--- What you should do ---
From the line with "(441, 163) = (580, 316): turquoise" down to the final line of the material, please transcribe everything exactly, but leave the pictures out.

--- The data ---
┌──

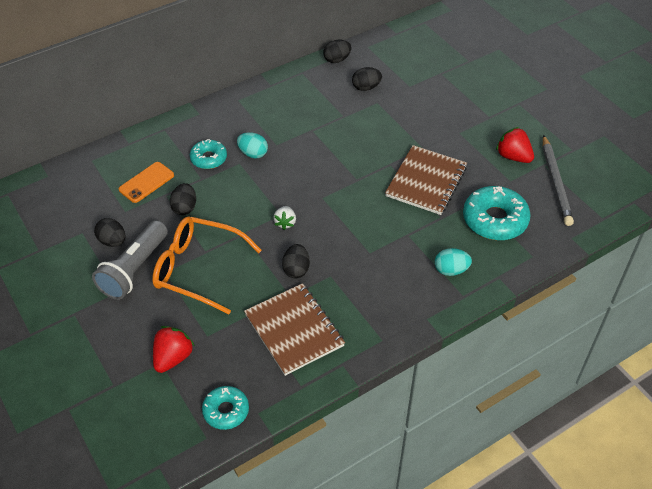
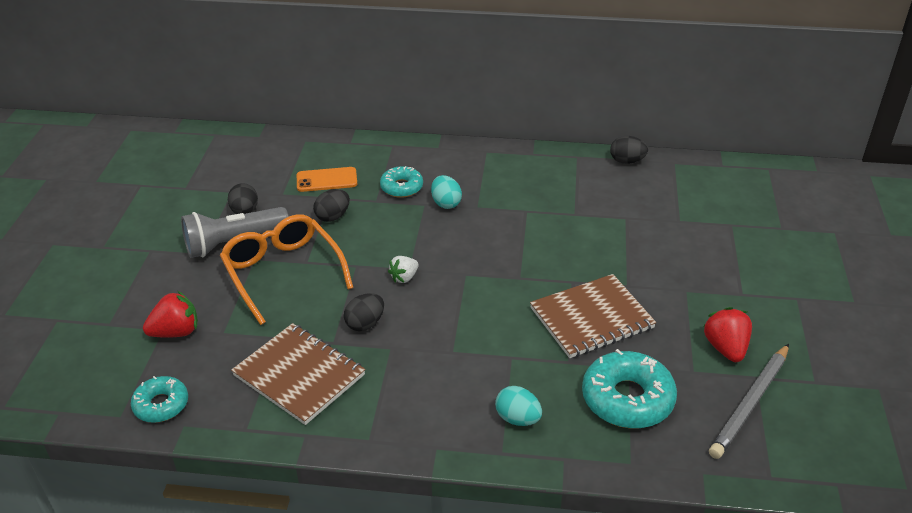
camera: 40 degrees right, 10 degrees down
(294, 330) = (299, 375): brown notebook -> brown notebook turned 60 degrees counterclockwise
(366, 87) = (629, 199): black egg -> none

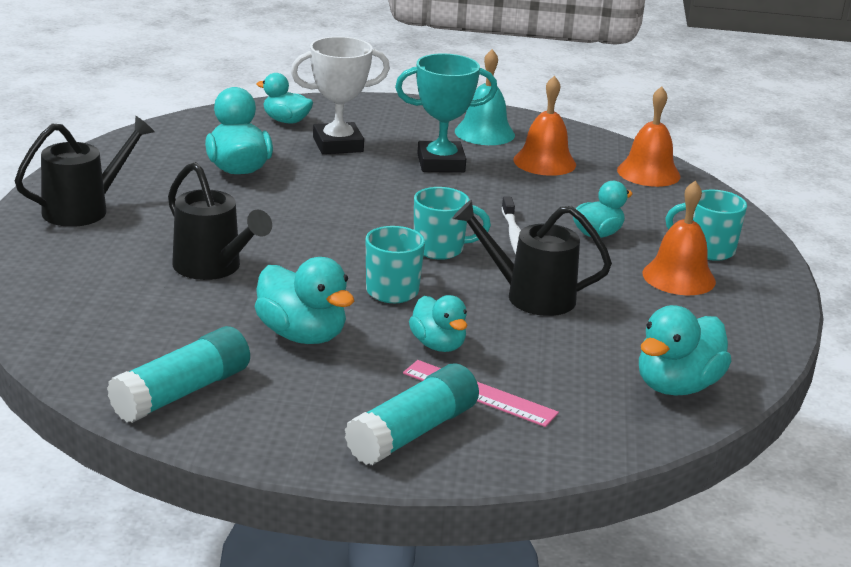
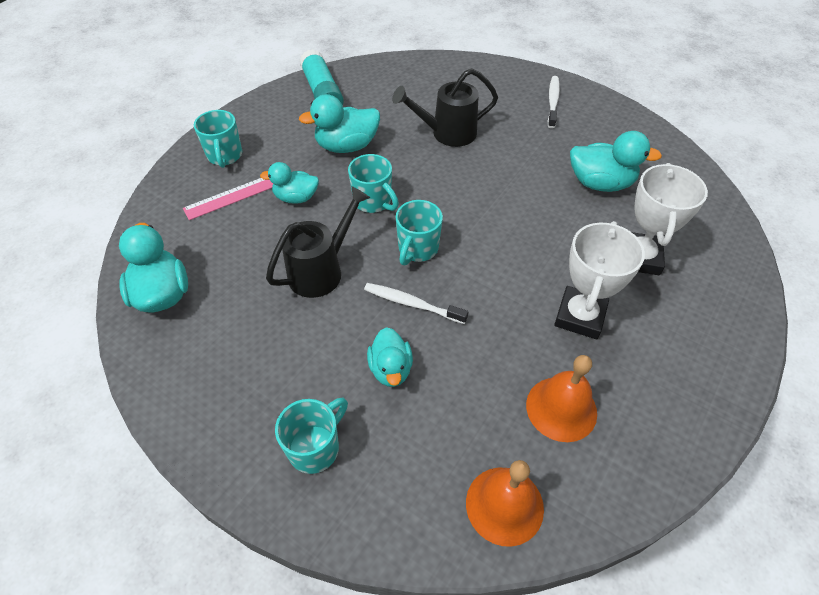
camera: 120 degrees right, 25 degrees up
(85, 209) = (553, 102): black watering can -> white toothbrush
(286, 121) = (701, 240): turquoise duck -> none
(413, 432) = (225, 156): turquoise glue stick -> turquoise mug
(441, 163) = (580, 316): turquoise trophy -> white trophy
(484, 133) = (651, 388): turquoise bell -> none
(679, 277) = (286, 388): orange bell -> none

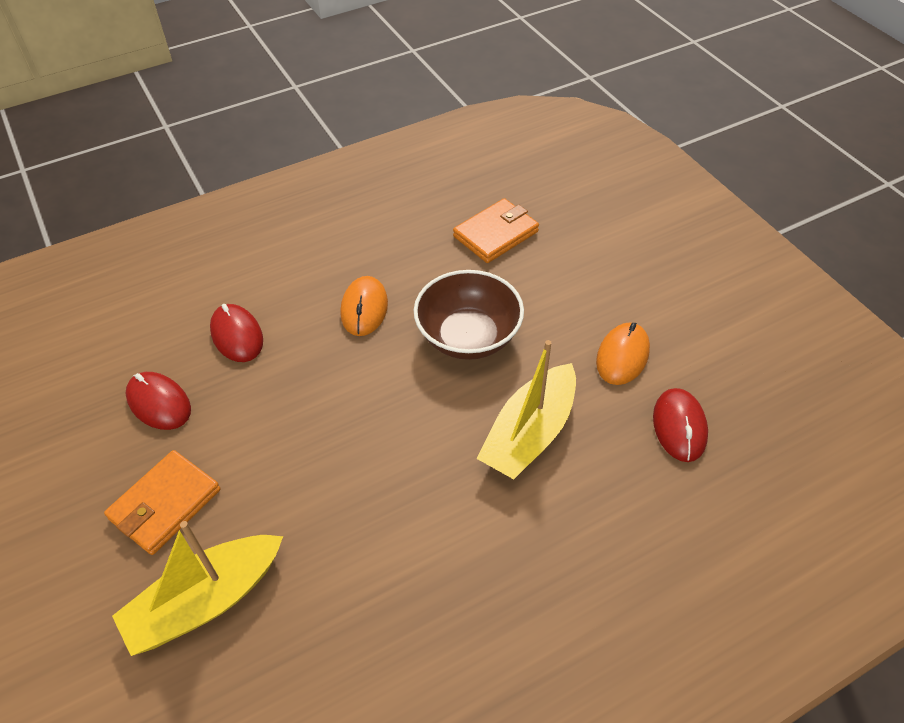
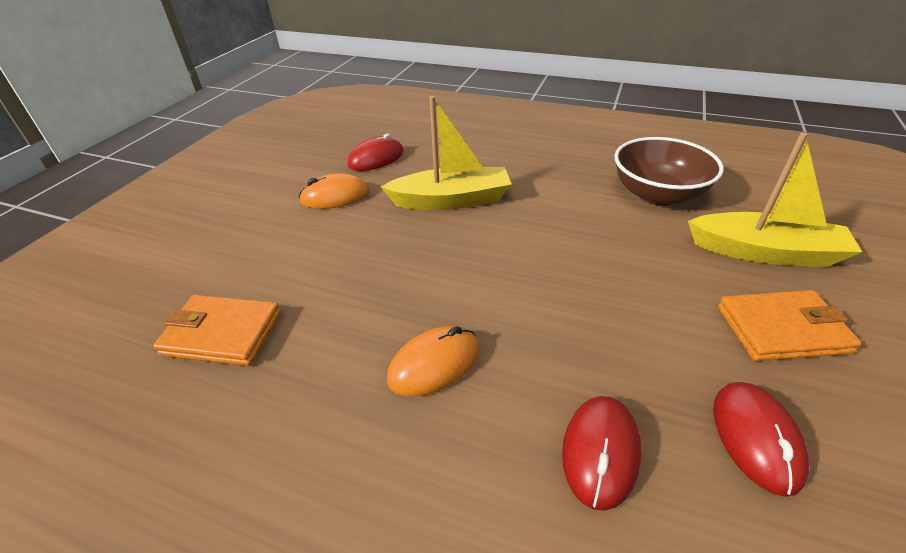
camera: 130 degrees left, 10 degrees down
(468, 337) = (394, 272): brown bowl -> brown bowl (657, 195)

└──

--- Solved problem ---
(441, 163) = (580, 316): turquoise trophy -> white trophy
(484, 133) = (651, 388): turquoise bell -> none
(679, 277) = (286, 388): orange bell -> none

camera: 130 degrees left, 10 degrees down
(468, 337) = (394, 272): brown bowl -> brown bowl (657, 195)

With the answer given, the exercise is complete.